**Problem details:** Look below for the line with "yellow diamond: (966, 507)", then give it again exactly, along with every line that comes after it, the final line included.

**Data to use:**
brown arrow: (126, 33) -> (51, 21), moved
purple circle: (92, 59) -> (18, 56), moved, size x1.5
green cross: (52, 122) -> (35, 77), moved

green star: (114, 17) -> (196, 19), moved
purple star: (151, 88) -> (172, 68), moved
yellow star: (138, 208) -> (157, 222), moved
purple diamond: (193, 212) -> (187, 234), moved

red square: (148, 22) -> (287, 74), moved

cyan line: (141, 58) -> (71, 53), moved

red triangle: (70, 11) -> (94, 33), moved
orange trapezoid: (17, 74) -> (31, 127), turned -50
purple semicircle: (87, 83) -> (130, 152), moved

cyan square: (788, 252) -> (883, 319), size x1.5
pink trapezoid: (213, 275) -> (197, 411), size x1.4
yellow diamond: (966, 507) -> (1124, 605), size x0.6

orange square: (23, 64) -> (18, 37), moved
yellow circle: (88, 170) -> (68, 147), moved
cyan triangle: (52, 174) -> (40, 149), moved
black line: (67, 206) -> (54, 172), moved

**Completed exercise:**
yellow diamond: (966, 507) -> (1124, 605), size x0.6

orange square: (23, 64) -> (18, 37), moved
yellow circle: (88, 170) -> (68, 147), moved
cyan triangle: (52, 174) -> (40, 149), moved
black line: (67, 206) -> (54, 172), moved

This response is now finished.